→ ASSIGNMENT: Your answer should hold every line of the records below that contains the string "rose".

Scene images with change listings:
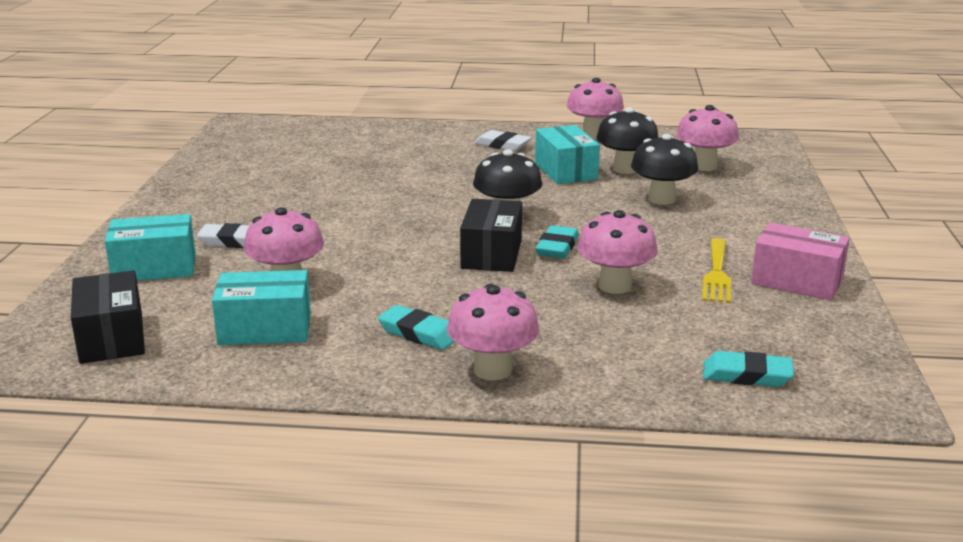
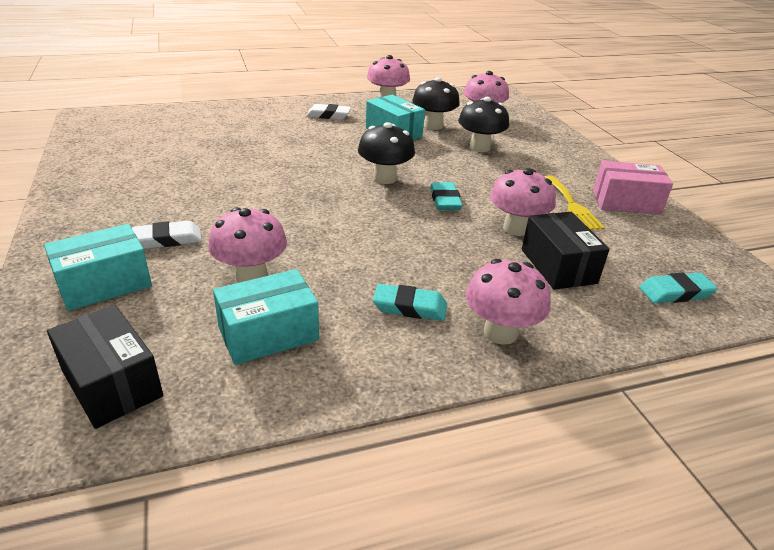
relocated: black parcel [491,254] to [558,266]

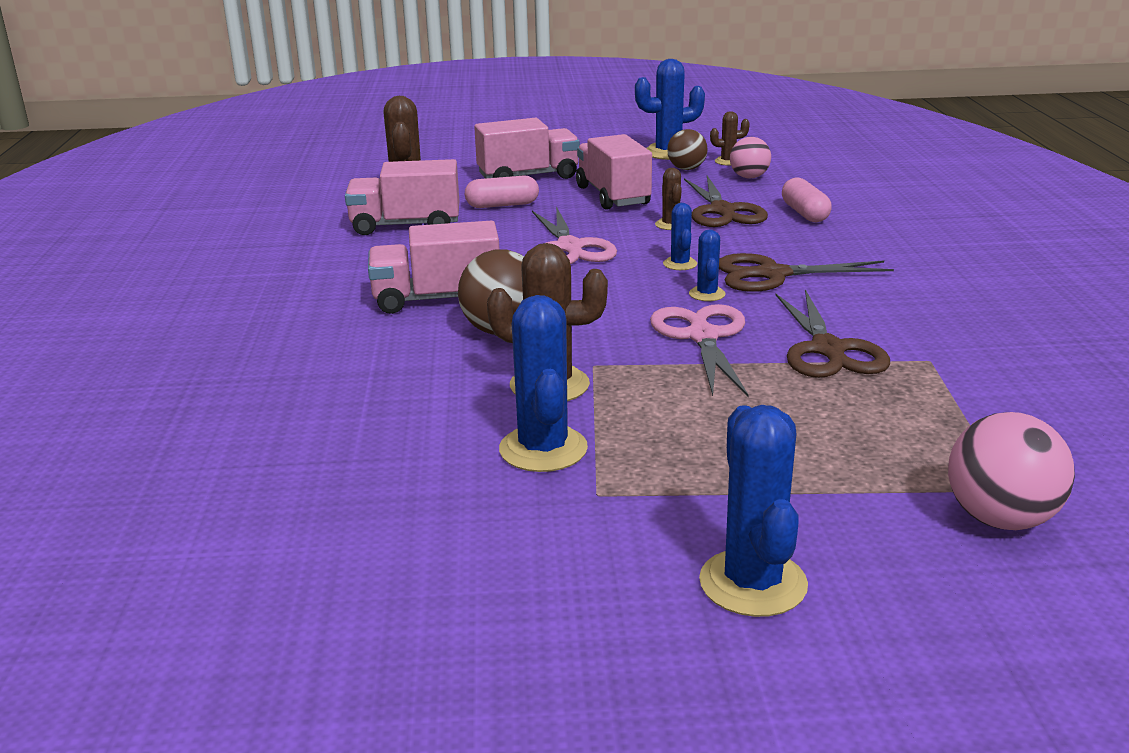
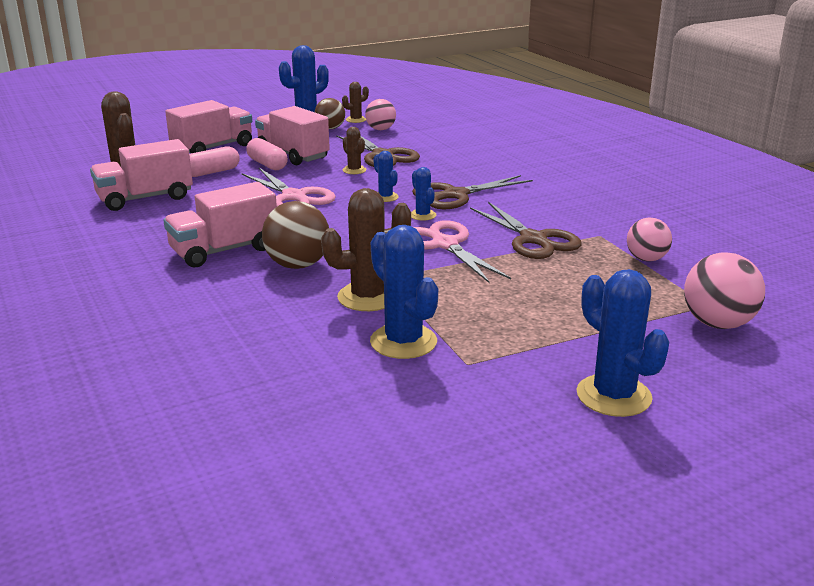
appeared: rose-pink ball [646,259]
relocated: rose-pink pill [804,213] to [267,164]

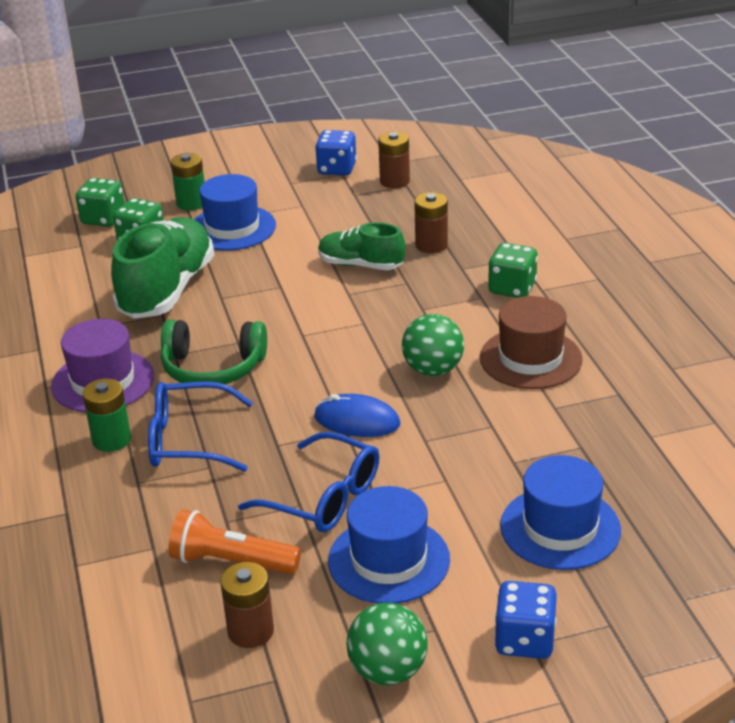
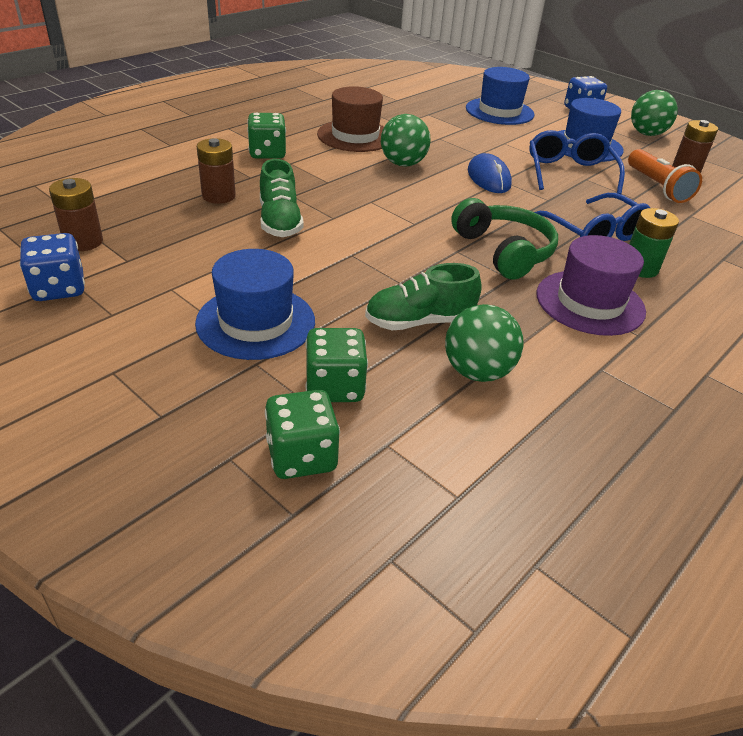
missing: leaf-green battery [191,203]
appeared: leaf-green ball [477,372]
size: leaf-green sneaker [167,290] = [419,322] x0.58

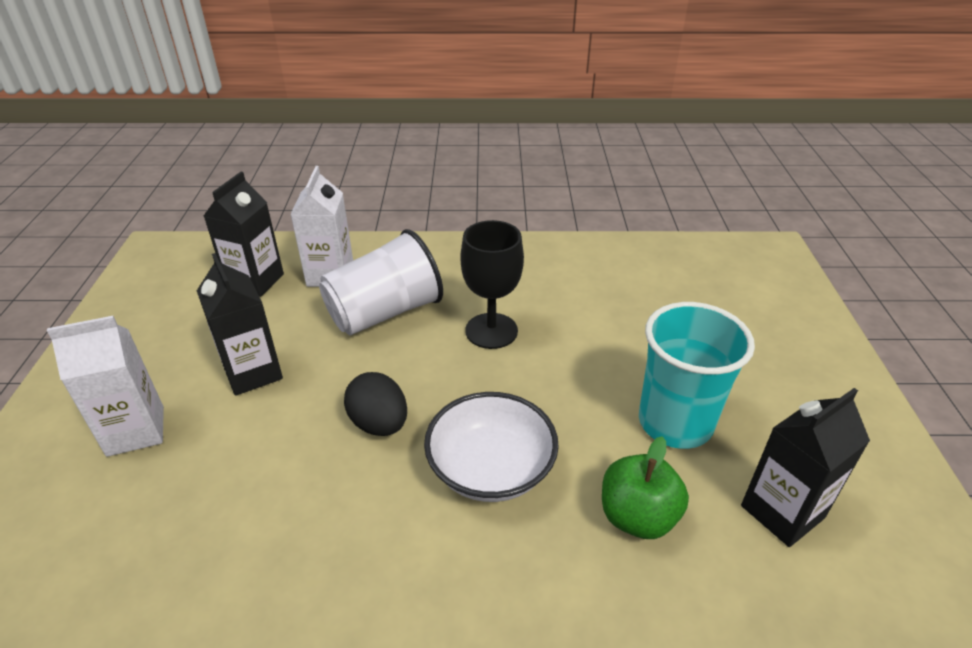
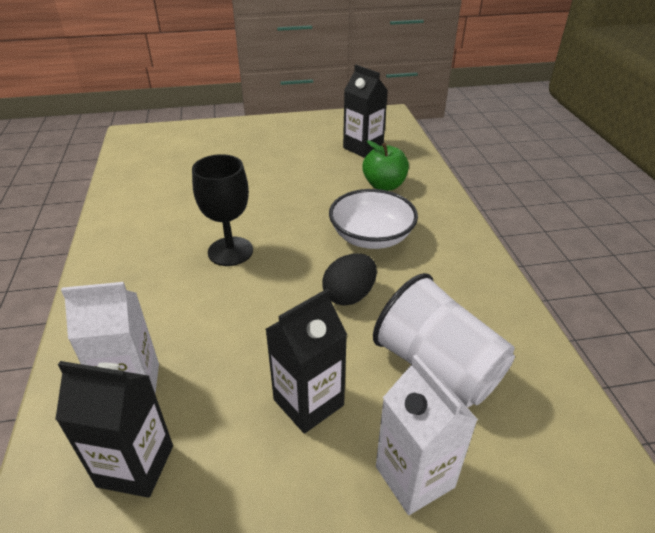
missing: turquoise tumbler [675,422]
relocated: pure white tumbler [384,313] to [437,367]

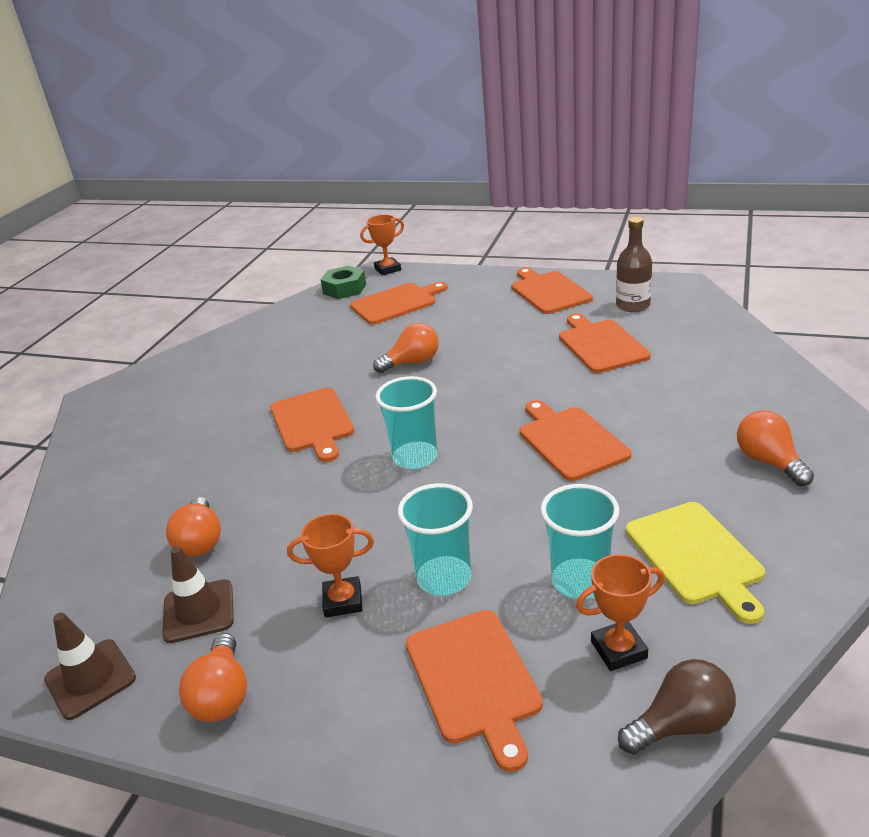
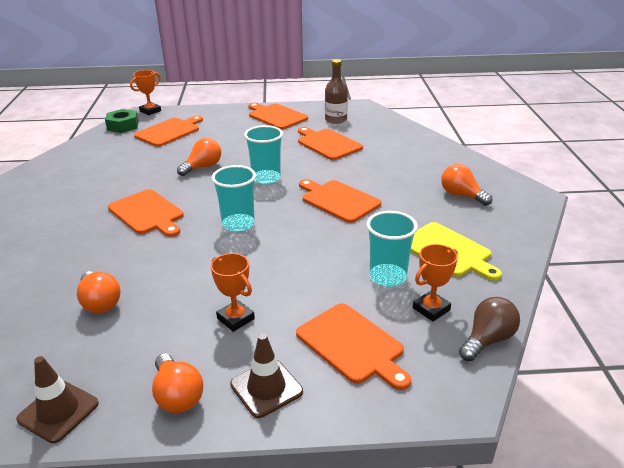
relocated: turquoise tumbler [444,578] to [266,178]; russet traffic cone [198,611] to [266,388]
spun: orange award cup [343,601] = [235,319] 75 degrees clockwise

→ ANSWER:
appeared: rose-pink ball [646,259]
relocated: rose-pink pill [804,213] to [267,164]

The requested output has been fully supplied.